PROBLEM ▸
Count how many lines below include the string "trolley". Only that number should appear in the reply.

[Drawing change detection data]
_ _ _ _ _

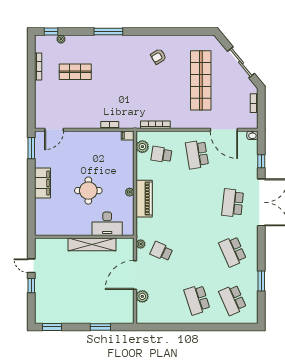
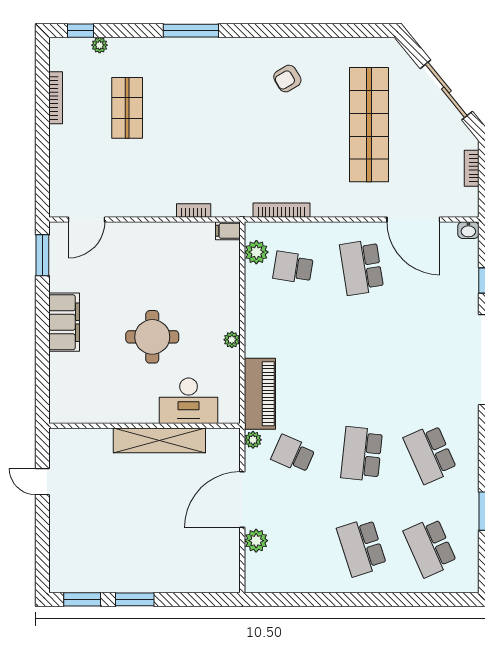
shop shelf: (75, 72) -> (127, 108), turned 90
piano: (144, 199) -> (260, 394), moved
school desk: (233, 203) -> (362, 454), moved
window: (31, 286) -> (42, 520), removed
window: (100, 327) -> (135, 599), moved

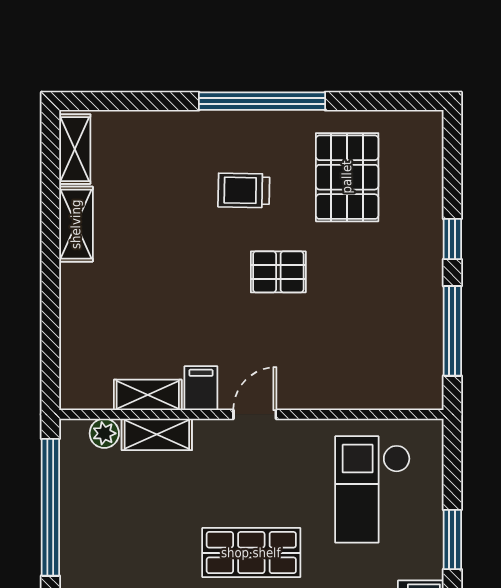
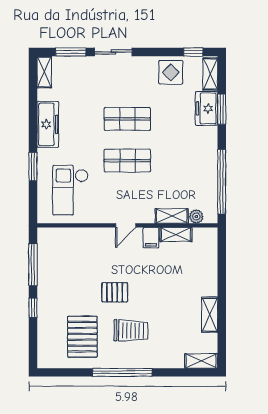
shelving: (75, 149) -> (201, 361), moved, turned 90
trolley: (244, 190) -> (131, 330), width x1.36, depth x1.39
checkout: (373, 489) -> (70, 190), turned 180

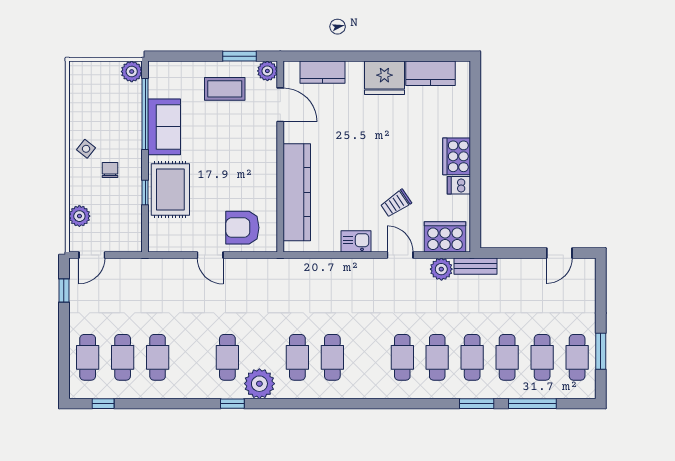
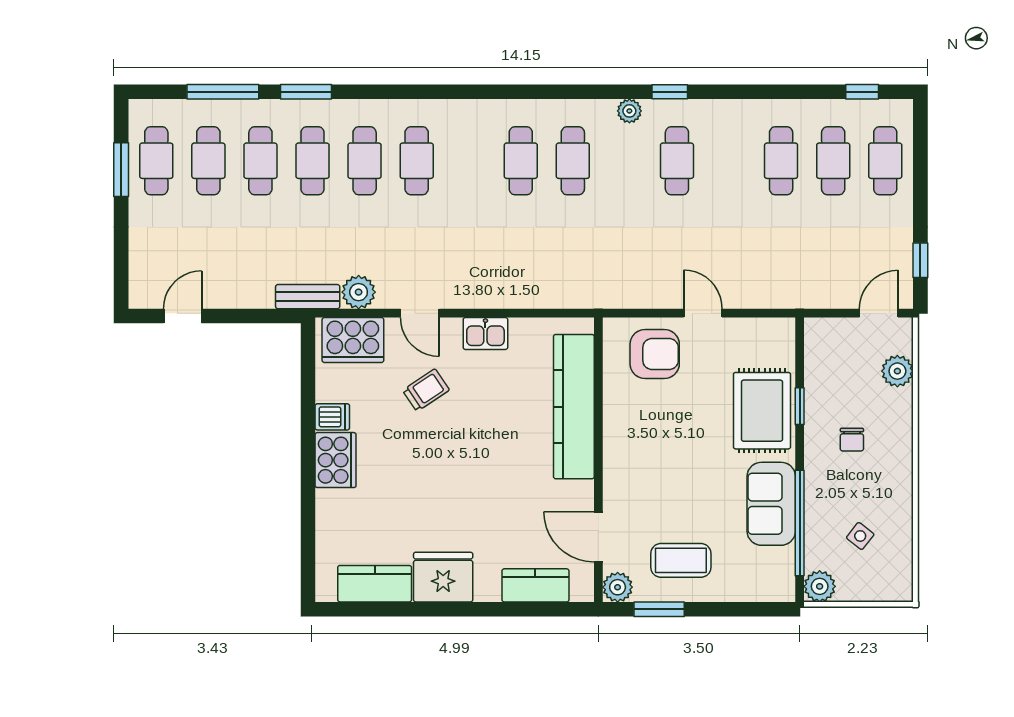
side table: (86, 149) -> (860, 536), moved
plant: (259, 384) -> (629, 111), width x0.53, depth x0.53

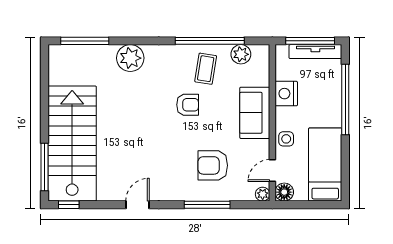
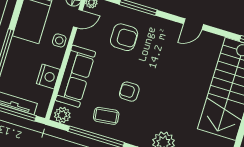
plant: (241, 54) -> (62, 115), moved
coffee table: (206, 69) -> (106, 116), turned 74
sofa: (255, 113) -> (76, 76), width x1.36

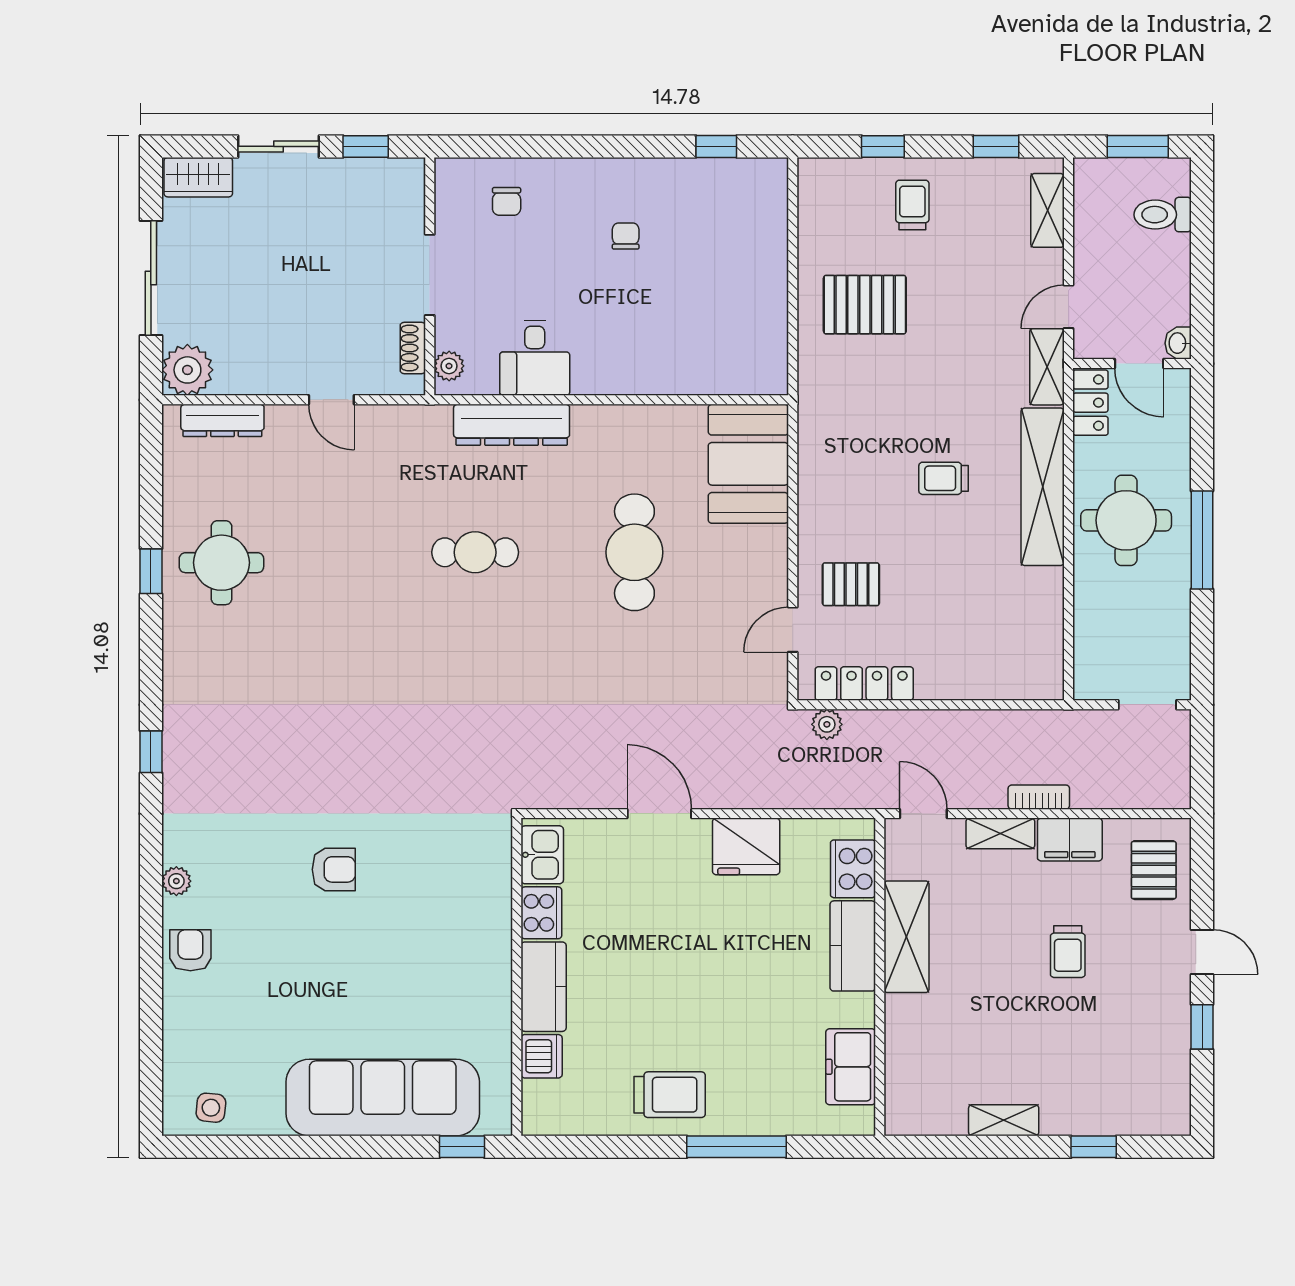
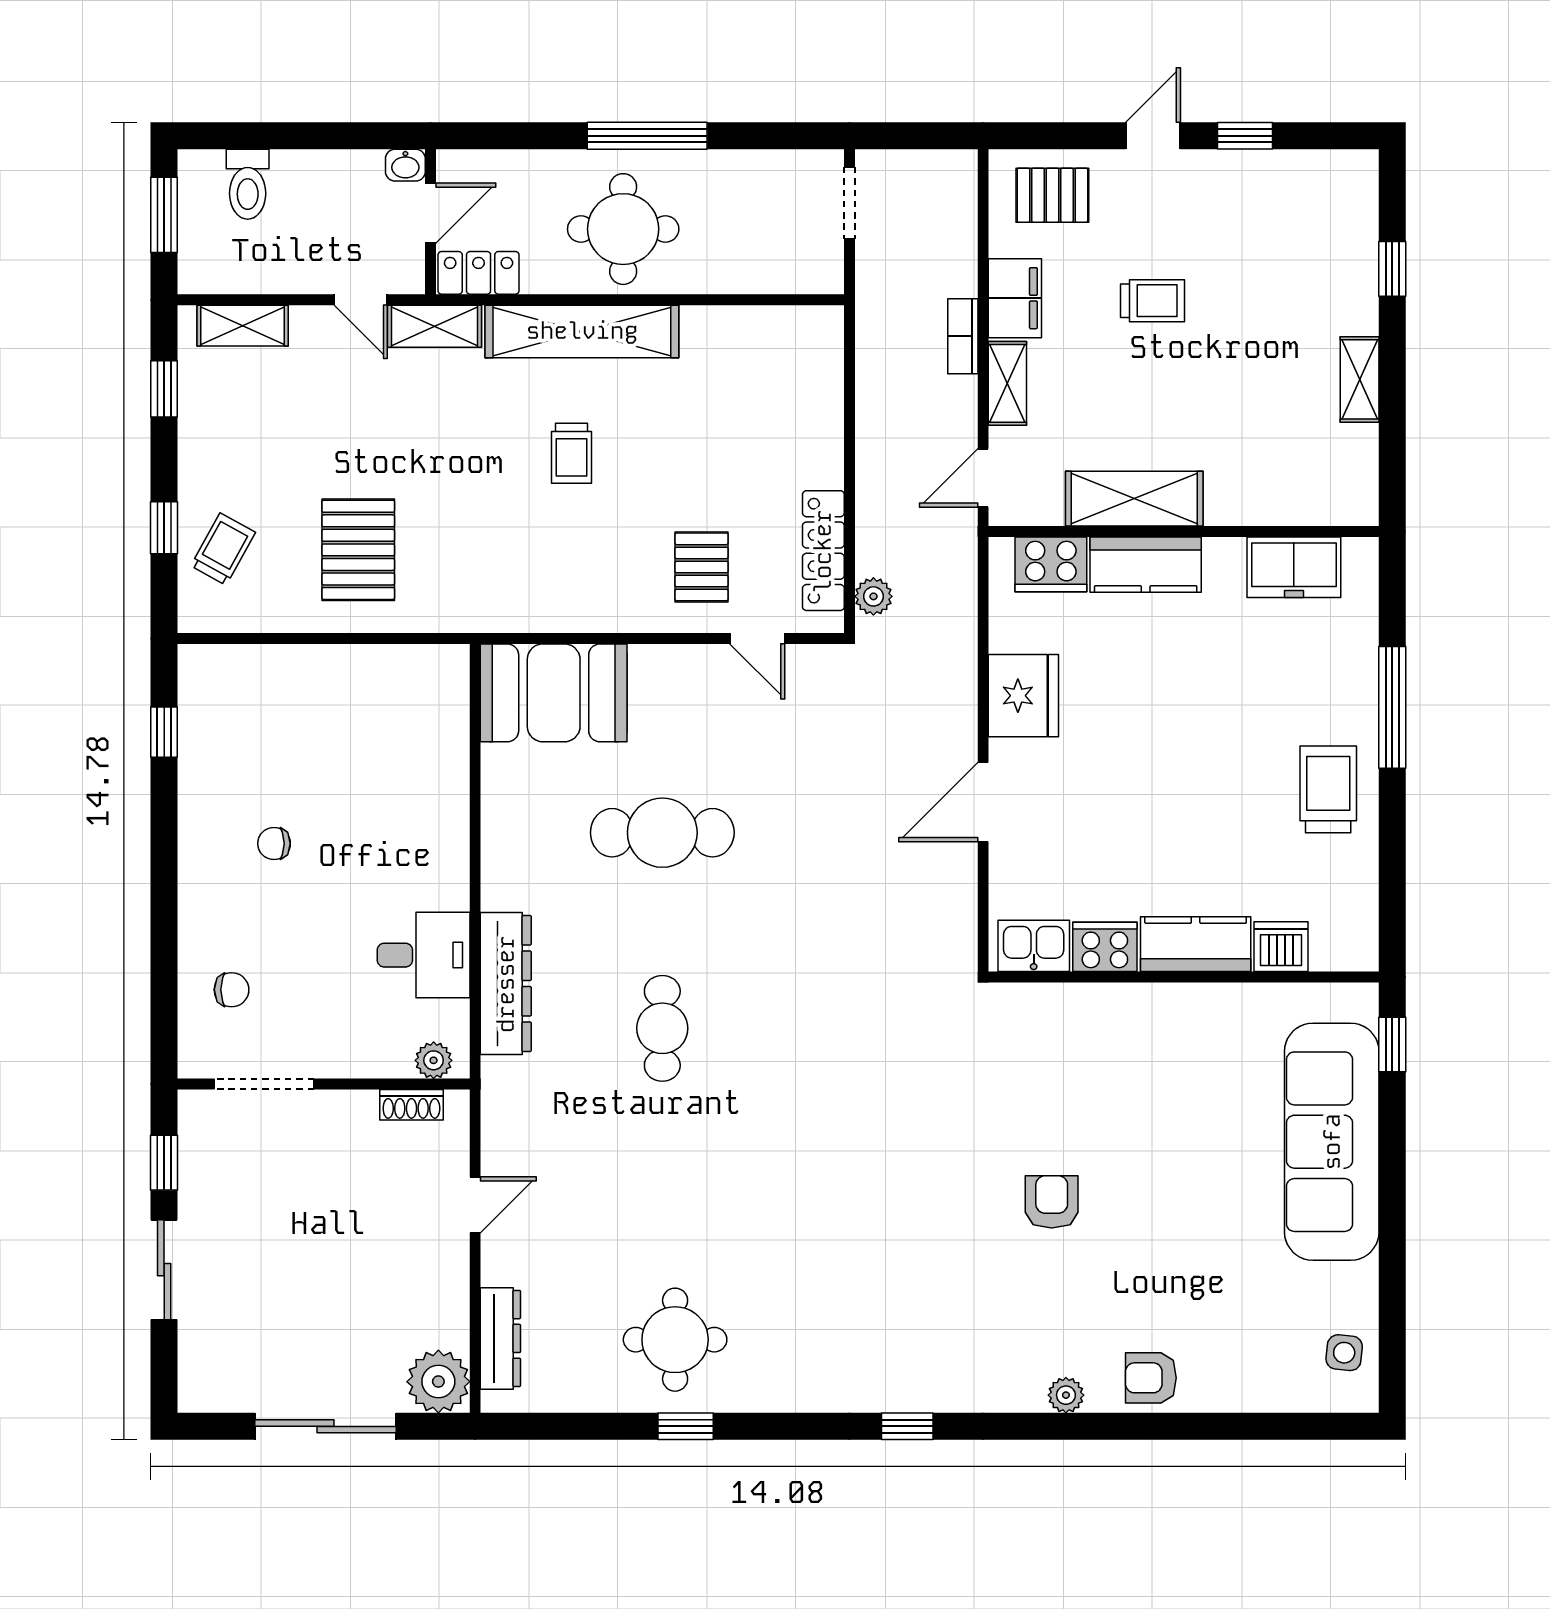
wardrobe: (198, 177) -> (202, 1368), removed
trolley: (912, 205) -> (223, 549), moved, turned 119
doorway: (430, 275) -> (264, 1084), moved

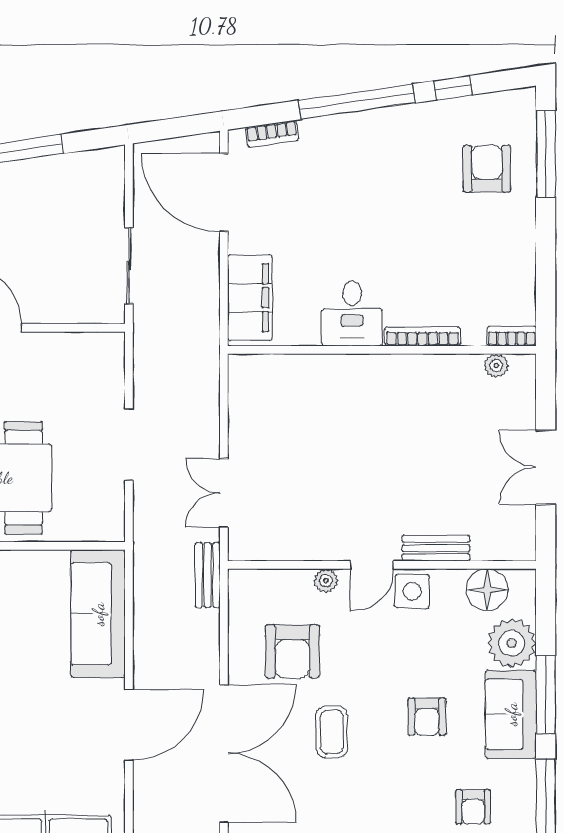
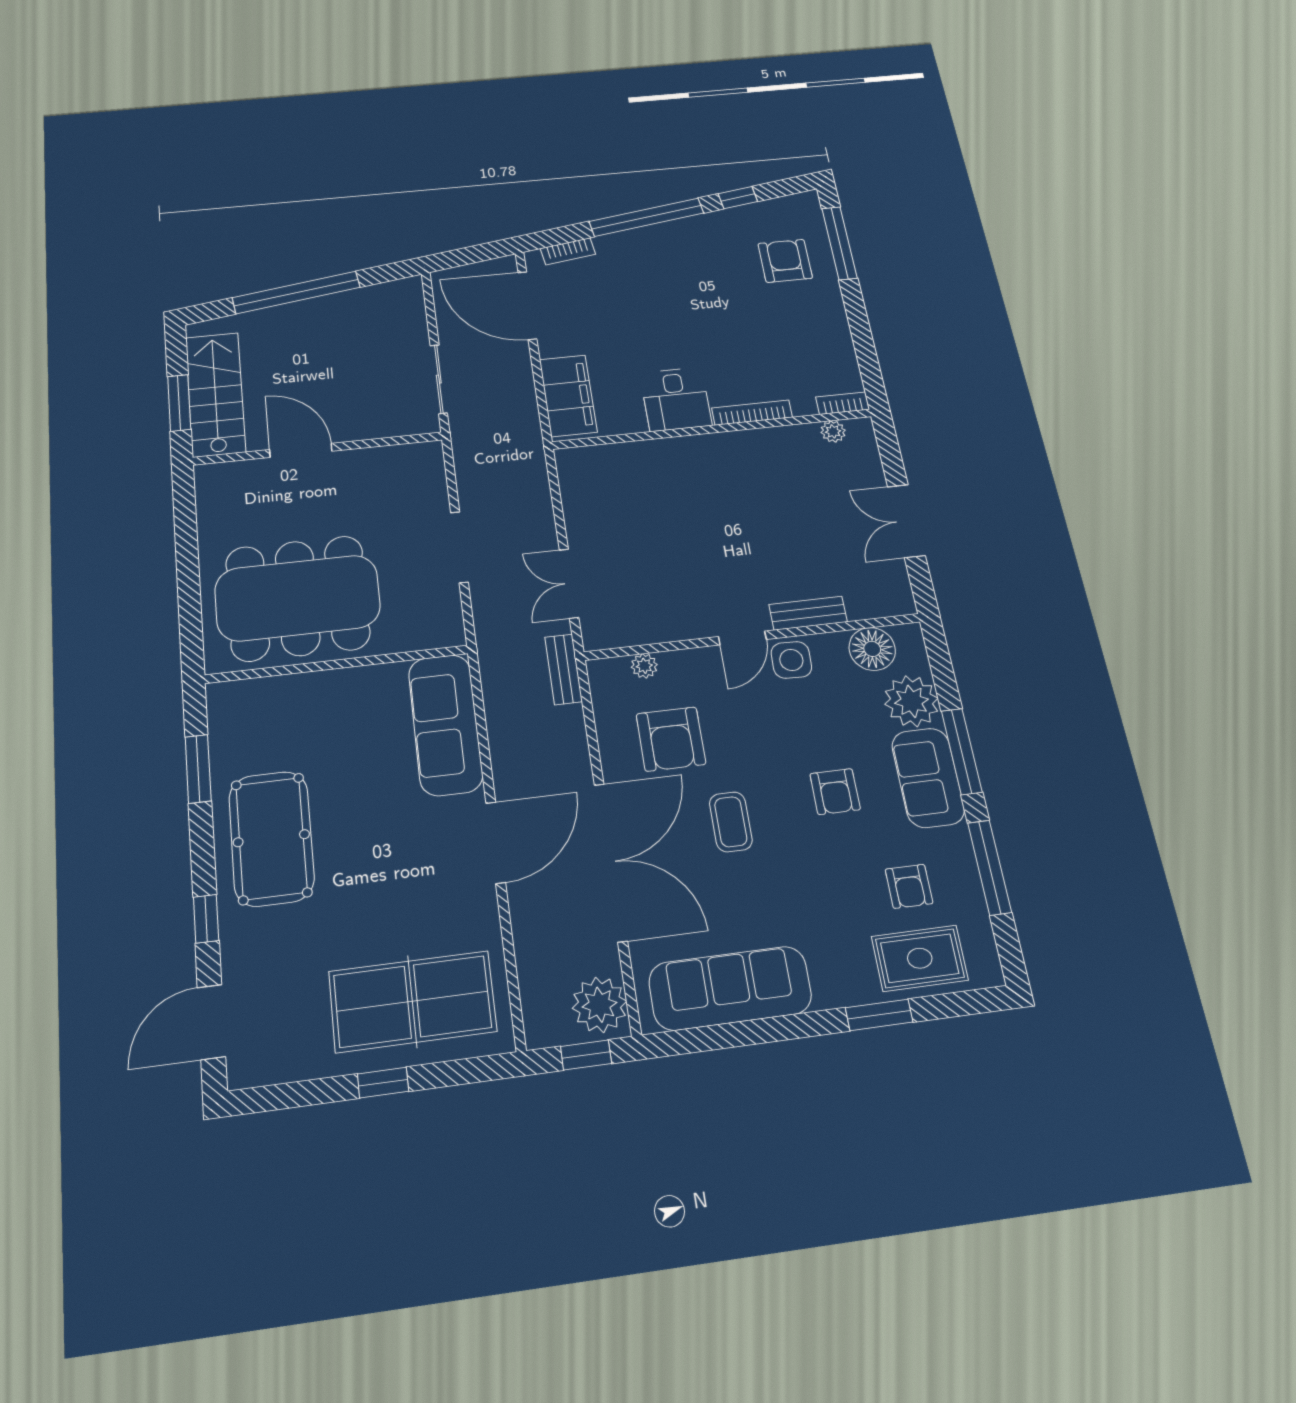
plant: (326, 581) -> (644, 666), moved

_ _ _ _ _

SOLUTION TO THIS EXERCISE ▸
2